#### GIVEN RECORDS ####

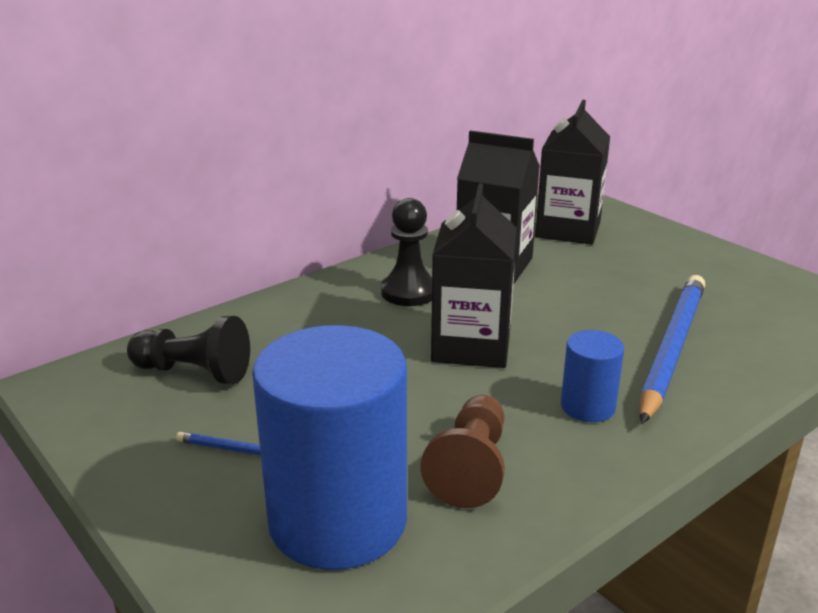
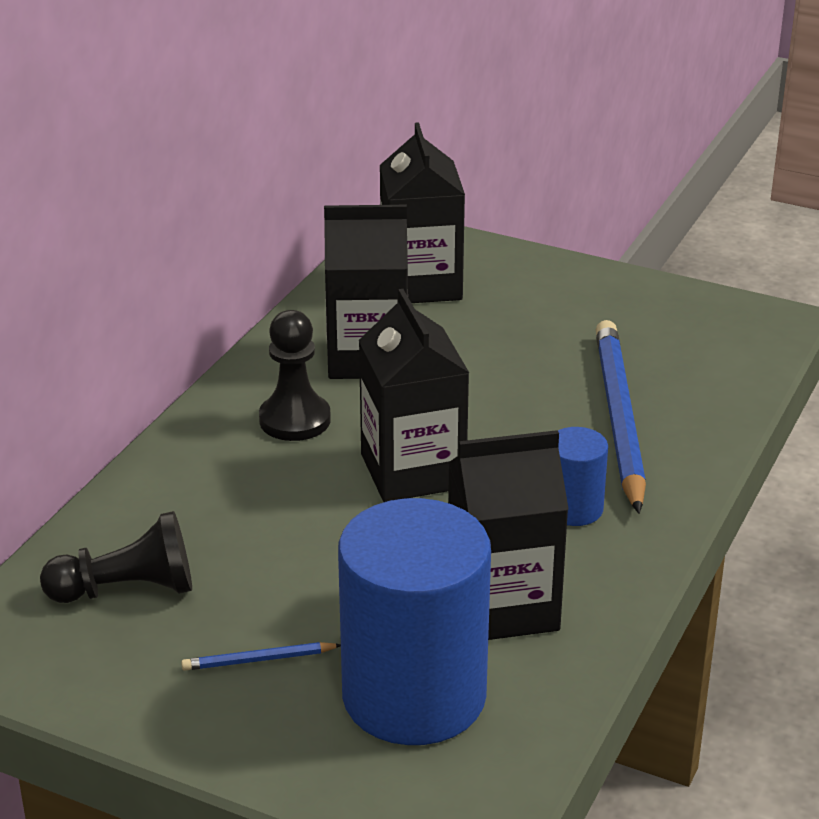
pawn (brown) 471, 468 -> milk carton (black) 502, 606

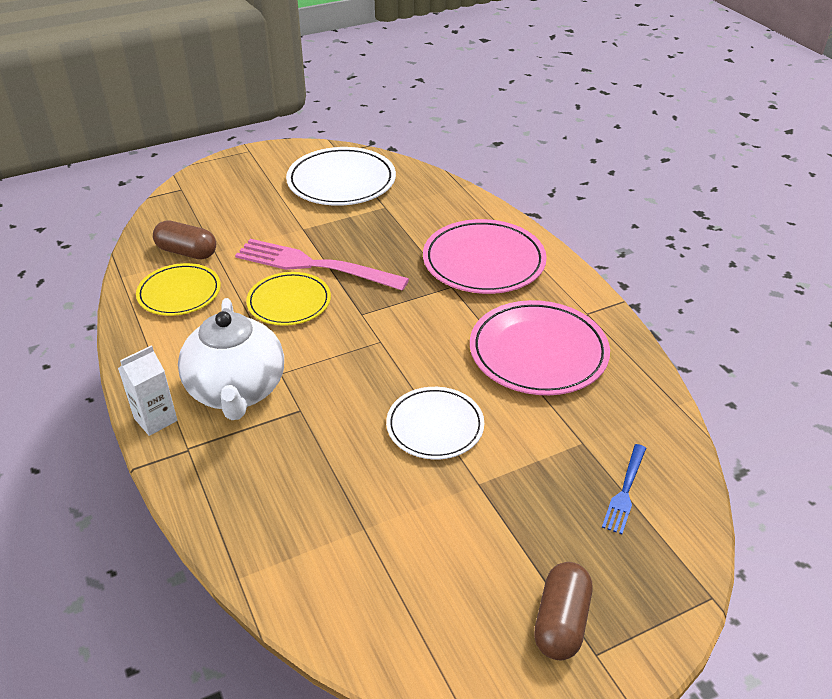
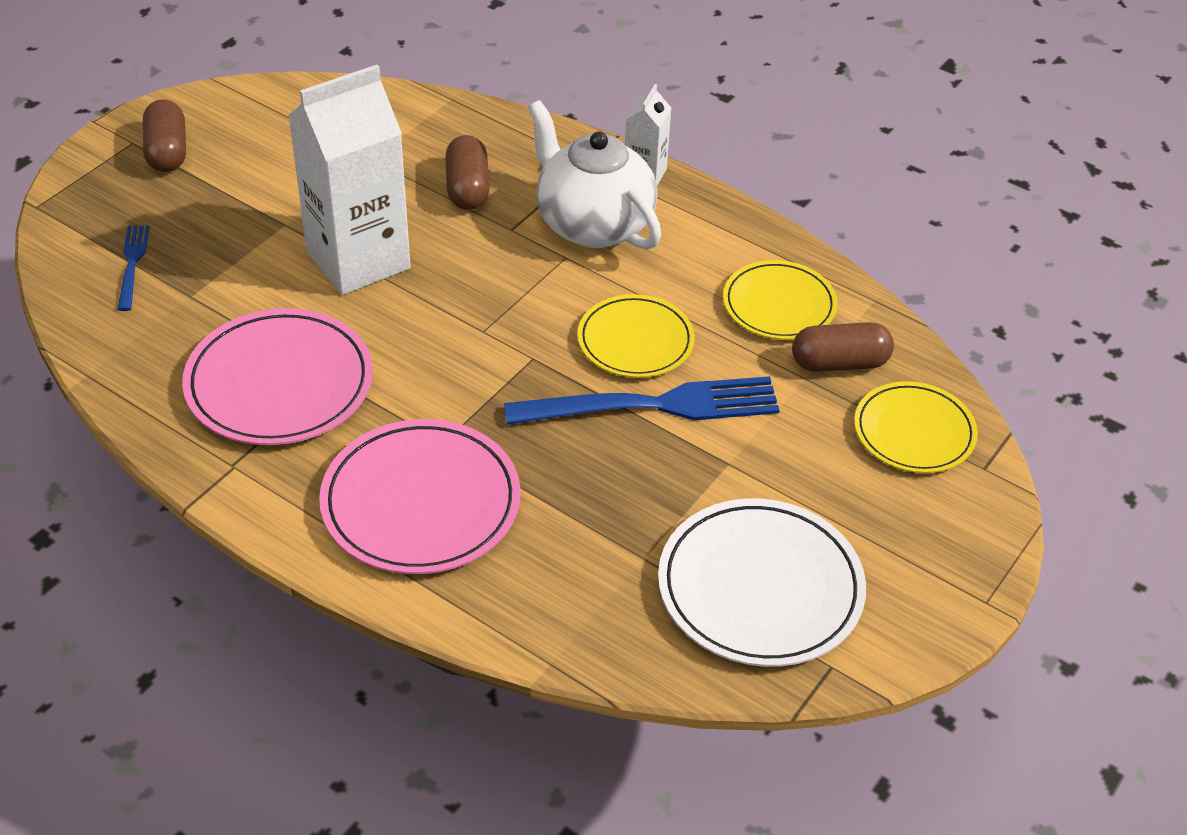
none -> pill shape (brown) 468, 188
none -> plate (bright yellow) 914, 432
plate (snow-white) 435, 426 -> milk carton (snow-white) 358, 260
fork (pink) 313, 265 -> fork (cobalt) 655, 405

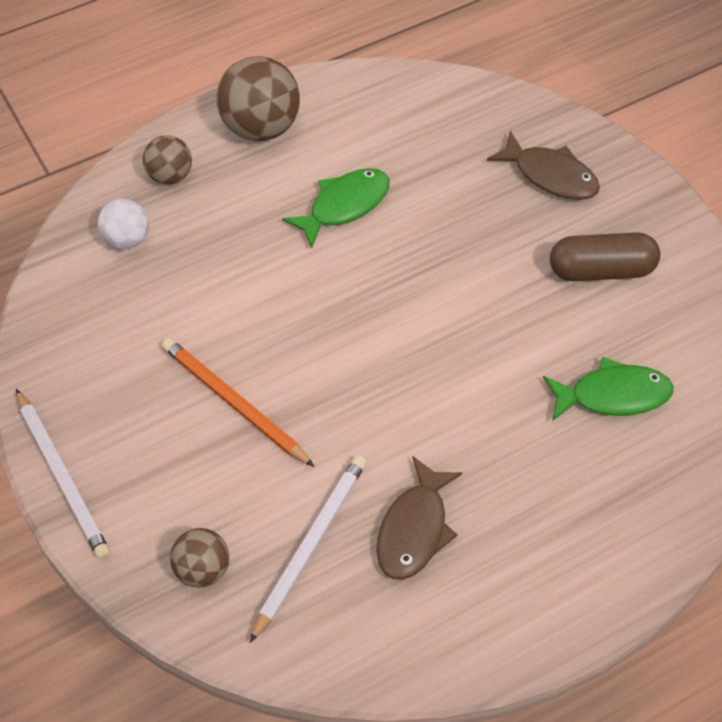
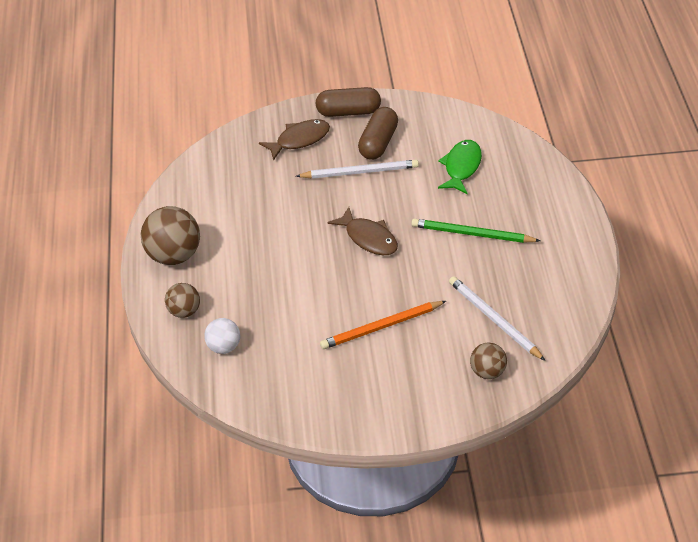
fish figure (emerald) 344, 205 -> none
none -> pill shape (brown) 348, 112
none -> pencil (emerald) 472, 234
pencil (snow-white) 62, 476 -> pencil (snow-white) 360, 172, move
fish figure (brown) 415, 529 -> fish figure (brown) 368, 238, move

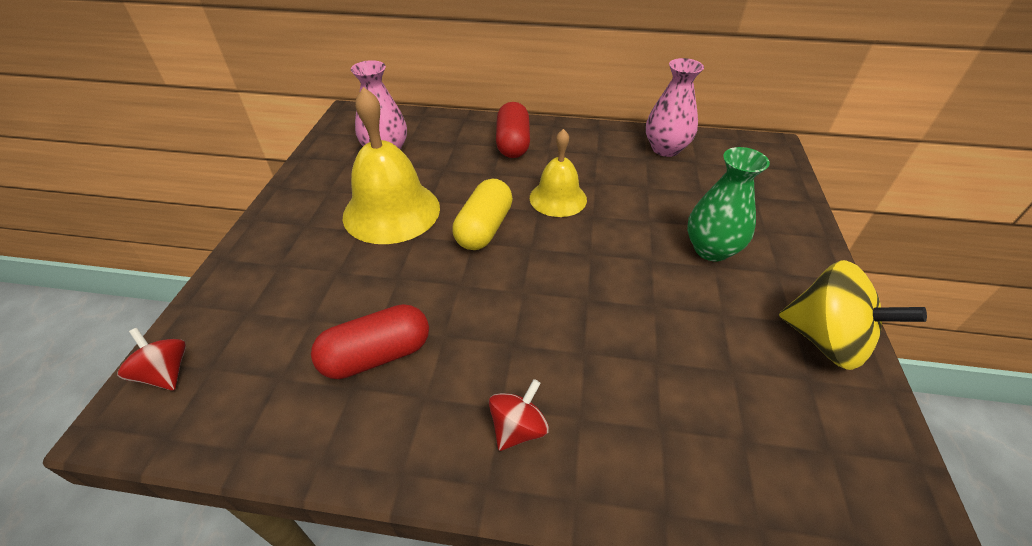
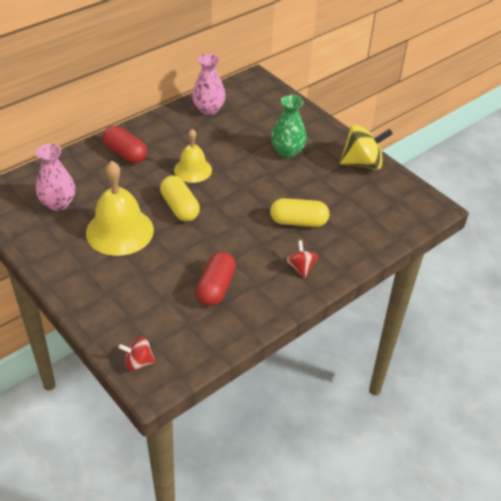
none -> pill shape (bright yellow) 298, 222

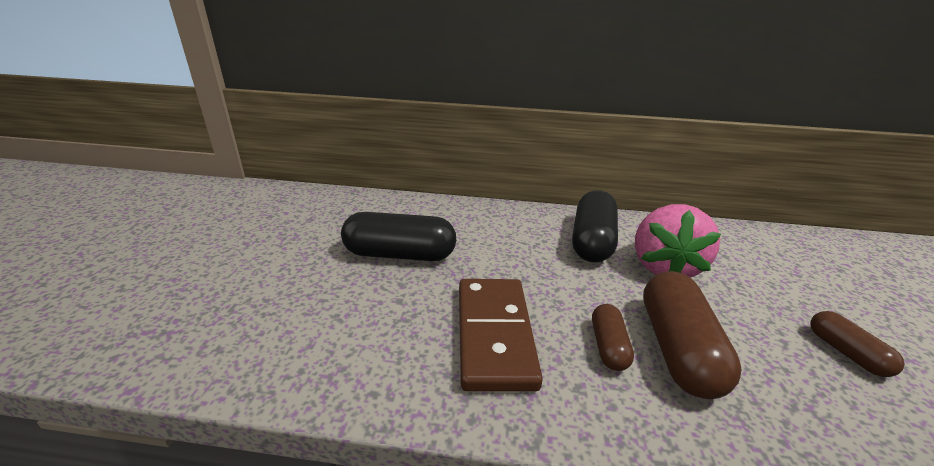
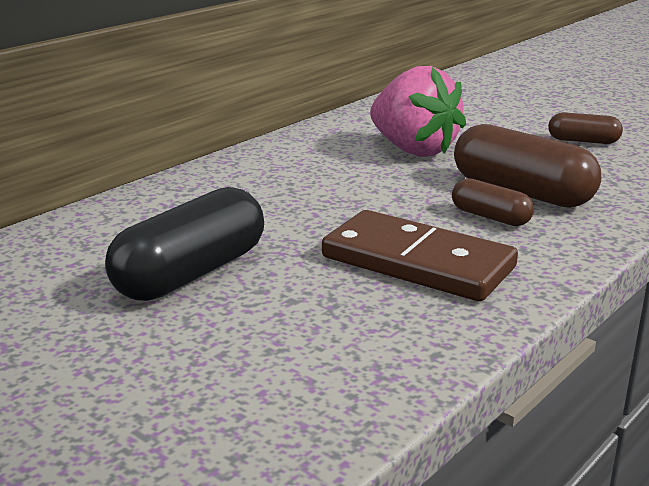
pill shape (black) 591, 241 -> none

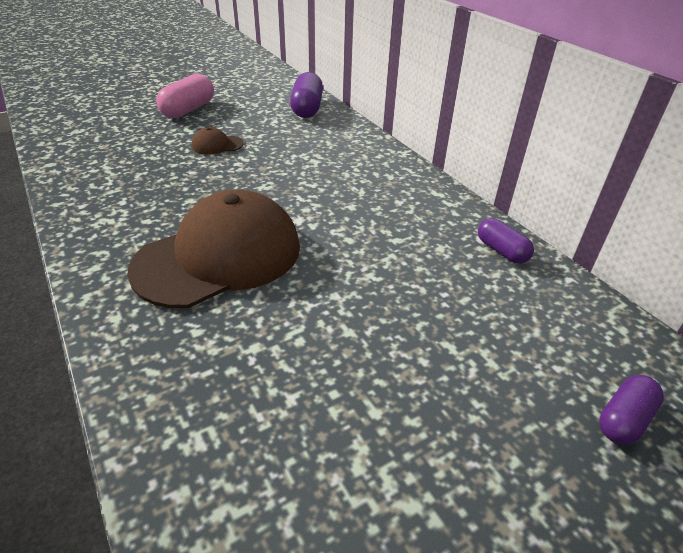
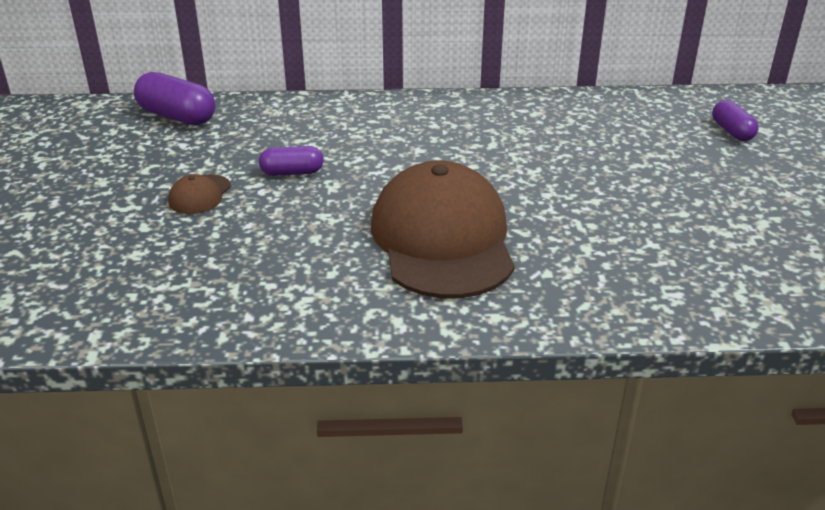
pill shape (pink) 188, 110 -> none
pill shape (purple) 501, 251 -> pill shape (purple) 292, 172, move

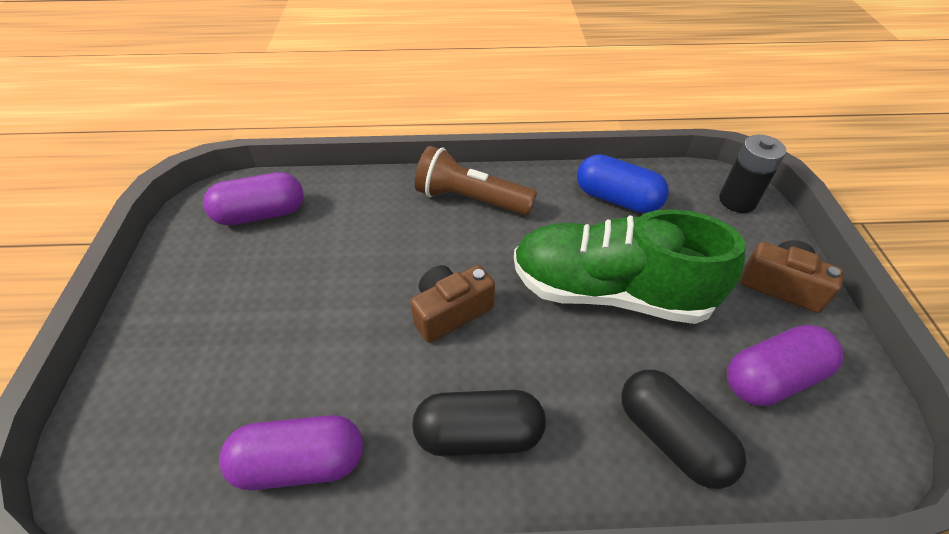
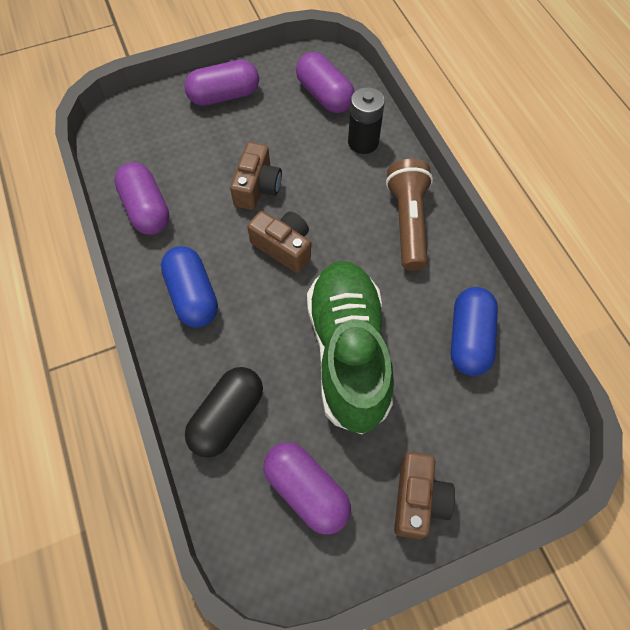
none -> pill shape (purple) 224, 96
none -> compact camera (brown) 257, 187
power cell (black) 737, 201 -> power cell (black) 363, 142, move
pill shape (black) 479, 434 -> pill shape (cobalt) 192, 295

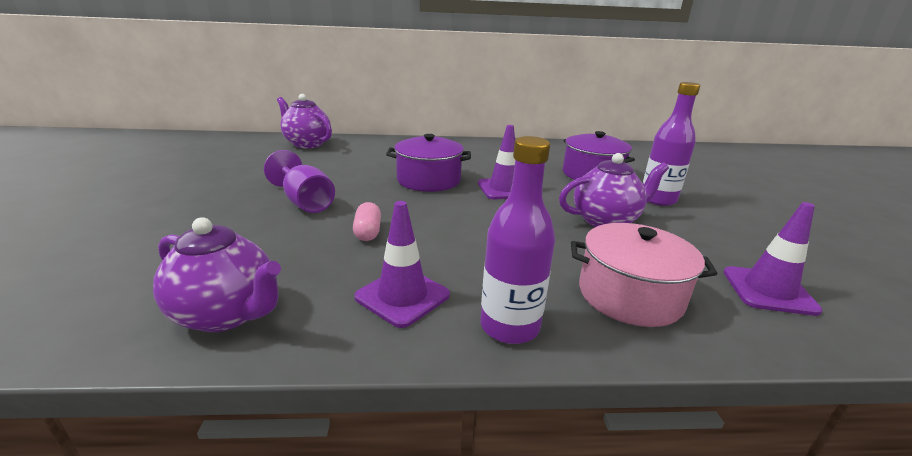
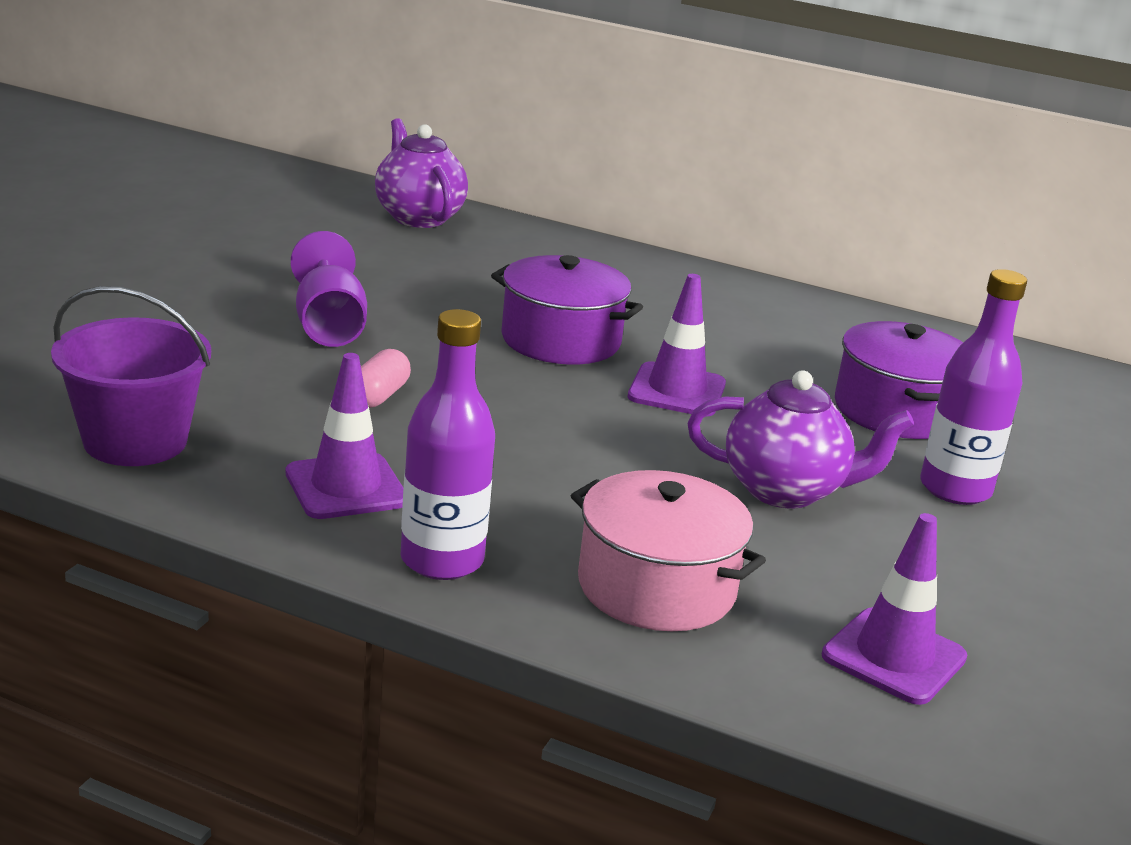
teapot (purple) 227, 314 -> pail (purple) 135, 441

####

THE PROBLEM —
Show the lines of the records that include the string "pink".

RESPONSE TO THIS TASK —
fork (pink) 313, 265 -> fork (cobalt) 655, 405
pill shape (pink) 188, 110 -> none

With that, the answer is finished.